> **WHAT THE TASK REQUIRES**:
Wherever a line in the data holds the word "voiture", pull that line out.

> **DATA SECTION**:
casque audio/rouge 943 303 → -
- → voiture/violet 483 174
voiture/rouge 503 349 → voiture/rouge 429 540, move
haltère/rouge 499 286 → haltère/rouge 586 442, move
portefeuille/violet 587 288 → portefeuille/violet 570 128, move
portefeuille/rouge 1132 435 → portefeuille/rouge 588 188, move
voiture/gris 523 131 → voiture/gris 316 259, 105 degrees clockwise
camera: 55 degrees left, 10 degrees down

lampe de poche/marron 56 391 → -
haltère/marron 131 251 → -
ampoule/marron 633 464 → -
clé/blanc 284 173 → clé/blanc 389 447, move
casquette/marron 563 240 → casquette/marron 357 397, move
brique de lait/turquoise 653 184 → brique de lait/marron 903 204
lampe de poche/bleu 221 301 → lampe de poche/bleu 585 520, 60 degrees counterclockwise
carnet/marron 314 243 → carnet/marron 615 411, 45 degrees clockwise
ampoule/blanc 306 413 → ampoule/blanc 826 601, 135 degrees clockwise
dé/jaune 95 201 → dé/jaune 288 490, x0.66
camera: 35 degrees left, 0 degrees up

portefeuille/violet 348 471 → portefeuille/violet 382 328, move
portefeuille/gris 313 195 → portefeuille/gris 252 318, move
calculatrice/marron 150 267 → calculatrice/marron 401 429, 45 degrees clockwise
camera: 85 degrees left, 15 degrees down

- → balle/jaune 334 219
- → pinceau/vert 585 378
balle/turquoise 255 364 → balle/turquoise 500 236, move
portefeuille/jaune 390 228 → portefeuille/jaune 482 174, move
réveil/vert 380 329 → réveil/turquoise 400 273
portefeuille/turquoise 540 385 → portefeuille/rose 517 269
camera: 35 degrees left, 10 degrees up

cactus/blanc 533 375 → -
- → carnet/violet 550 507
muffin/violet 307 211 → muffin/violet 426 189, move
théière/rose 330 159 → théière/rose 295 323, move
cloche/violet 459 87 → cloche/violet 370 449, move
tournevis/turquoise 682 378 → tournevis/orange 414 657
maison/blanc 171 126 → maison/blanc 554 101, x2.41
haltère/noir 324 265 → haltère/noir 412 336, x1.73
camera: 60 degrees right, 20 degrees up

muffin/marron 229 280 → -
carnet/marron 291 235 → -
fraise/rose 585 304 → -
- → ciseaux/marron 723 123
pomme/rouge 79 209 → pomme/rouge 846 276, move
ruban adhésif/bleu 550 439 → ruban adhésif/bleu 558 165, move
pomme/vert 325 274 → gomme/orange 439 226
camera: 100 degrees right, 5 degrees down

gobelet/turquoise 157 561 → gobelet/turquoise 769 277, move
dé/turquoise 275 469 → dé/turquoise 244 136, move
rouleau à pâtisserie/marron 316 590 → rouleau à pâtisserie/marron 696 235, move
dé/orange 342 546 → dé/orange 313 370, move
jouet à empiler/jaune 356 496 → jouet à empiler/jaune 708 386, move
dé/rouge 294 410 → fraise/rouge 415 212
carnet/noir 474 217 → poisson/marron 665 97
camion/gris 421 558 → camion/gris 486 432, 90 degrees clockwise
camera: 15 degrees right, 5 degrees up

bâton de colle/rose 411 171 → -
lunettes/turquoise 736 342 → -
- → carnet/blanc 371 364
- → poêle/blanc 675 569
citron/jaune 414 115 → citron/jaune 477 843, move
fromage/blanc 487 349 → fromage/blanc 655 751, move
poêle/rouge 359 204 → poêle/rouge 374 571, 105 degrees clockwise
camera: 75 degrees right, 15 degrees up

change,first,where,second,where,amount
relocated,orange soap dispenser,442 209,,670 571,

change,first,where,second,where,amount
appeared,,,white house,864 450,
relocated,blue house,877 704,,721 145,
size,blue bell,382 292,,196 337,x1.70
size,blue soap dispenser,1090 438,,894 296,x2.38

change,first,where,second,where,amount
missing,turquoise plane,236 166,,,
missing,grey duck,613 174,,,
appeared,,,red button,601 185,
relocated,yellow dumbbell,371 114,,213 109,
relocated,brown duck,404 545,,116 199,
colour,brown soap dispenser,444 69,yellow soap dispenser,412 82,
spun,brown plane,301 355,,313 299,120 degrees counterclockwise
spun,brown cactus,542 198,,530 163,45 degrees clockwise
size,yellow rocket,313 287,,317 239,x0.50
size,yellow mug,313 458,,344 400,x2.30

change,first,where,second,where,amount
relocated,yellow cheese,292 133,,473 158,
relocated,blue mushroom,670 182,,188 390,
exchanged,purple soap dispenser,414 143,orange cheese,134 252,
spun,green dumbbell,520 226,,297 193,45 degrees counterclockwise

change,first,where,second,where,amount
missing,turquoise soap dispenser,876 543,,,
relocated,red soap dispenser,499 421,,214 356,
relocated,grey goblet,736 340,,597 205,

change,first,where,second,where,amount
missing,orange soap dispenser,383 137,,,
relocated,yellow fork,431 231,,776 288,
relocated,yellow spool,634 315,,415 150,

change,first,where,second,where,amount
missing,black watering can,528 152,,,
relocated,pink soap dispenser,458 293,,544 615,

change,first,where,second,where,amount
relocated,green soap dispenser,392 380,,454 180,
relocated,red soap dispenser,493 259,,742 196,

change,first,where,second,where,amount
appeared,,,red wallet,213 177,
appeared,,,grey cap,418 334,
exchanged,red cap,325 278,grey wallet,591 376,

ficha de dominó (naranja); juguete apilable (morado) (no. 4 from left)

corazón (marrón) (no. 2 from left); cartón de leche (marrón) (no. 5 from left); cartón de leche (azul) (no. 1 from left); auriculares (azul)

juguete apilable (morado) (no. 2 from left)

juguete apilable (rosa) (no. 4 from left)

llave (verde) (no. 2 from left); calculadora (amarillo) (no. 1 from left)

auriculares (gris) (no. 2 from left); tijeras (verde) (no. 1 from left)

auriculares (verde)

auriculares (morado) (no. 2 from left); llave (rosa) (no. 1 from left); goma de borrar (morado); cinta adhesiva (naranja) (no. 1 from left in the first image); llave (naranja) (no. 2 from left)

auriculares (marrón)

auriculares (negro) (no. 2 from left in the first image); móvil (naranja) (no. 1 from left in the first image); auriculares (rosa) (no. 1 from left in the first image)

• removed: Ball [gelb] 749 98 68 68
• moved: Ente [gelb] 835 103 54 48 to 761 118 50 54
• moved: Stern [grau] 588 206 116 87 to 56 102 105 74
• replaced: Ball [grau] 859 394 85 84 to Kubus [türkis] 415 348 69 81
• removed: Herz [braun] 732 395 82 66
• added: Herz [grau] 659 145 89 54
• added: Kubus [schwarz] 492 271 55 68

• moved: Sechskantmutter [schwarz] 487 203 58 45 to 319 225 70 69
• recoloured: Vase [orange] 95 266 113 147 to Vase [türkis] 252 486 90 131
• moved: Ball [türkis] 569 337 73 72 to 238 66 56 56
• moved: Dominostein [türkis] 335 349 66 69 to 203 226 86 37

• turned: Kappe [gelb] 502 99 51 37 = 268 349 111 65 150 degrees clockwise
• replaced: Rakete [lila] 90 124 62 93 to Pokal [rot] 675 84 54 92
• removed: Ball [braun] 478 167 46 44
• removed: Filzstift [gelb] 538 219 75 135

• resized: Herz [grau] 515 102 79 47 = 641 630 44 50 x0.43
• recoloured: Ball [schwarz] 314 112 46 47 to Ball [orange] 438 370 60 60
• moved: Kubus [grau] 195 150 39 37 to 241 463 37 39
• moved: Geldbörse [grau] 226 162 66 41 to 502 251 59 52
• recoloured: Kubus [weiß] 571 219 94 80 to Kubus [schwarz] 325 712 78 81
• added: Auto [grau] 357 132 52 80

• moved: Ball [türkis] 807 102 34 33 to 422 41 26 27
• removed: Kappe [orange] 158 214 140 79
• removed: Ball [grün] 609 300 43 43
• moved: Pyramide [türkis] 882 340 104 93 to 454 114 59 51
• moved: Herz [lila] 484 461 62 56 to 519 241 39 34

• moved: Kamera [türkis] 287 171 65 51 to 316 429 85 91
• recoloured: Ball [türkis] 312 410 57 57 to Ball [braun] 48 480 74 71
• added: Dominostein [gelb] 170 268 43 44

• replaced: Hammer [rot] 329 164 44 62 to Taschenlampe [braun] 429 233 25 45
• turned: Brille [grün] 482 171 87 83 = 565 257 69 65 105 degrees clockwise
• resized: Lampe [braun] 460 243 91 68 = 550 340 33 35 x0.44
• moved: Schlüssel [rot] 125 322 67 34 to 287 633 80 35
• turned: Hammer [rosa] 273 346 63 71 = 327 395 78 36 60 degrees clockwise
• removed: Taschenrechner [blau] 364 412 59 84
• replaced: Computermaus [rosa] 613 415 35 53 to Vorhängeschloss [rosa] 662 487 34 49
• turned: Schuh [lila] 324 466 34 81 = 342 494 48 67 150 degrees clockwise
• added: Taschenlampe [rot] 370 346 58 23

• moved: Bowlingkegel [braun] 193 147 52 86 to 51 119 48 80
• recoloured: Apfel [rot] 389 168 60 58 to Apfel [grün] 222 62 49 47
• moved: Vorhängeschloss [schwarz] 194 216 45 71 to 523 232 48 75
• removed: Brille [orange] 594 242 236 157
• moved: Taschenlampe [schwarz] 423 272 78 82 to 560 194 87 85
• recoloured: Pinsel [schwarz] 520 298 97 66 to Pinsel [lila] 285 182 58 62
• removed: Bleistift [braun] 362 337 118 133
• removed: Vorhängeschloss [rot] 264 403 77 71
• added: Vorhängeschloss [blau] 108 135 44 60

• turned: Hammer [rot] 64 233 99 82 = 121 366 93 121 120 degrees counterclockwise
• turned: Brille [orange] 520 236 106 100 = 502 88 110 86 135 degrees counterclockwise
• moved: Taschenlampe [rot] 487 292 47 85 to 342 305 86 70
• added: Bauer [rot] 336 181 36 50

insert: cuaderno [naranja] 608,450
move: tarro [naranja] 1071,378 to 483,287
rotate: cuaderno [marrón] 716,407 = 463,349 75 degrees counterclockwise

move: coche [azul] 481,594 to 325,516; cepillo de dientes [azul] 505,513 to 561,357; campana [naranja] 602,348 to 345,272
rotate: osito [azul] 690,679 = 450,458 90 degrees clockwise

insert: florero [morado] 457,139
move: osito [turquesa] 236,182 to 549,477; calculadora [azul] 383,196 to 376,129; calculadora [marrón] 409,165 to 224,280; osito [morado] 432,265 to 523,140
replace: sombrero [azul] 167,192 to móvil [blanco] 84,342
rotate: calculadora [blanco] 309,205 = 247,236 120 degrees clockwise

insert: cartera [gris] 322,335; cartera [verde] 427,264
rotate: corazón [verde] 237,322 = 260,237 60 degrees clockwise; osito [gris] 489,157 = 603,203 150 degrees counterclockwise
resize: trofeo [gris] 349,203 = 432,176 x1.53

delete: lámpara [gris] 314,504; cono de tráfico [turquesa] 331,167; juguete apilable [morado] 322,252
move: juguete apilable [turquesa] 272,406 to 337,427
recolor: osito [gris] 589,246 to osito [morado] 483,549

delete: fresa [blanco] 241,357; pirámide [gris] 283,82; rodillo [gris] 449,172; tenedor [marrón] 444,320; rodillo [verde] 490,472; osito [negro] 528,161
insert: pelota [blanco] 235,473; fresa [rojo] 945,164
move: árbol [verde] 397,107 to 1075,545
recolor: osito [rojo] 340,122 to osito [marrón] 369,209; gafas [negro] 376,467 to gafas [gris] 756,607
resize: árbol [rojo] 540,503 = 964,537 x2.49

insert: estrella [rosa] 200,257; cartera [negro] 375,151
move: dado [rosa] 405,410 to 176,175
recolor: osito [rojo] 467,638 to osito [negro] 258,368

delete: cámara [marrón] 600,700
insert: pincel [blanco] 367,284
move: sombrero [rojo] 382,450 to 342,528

> **TASK RESPONSE**:
- → voiture/violet 483 174
voiture/rouge 503 349 → voiture/rouge 429 540, move
voiture/gris 523 131 → voiture/gris 316 259, 105 degrees clockwise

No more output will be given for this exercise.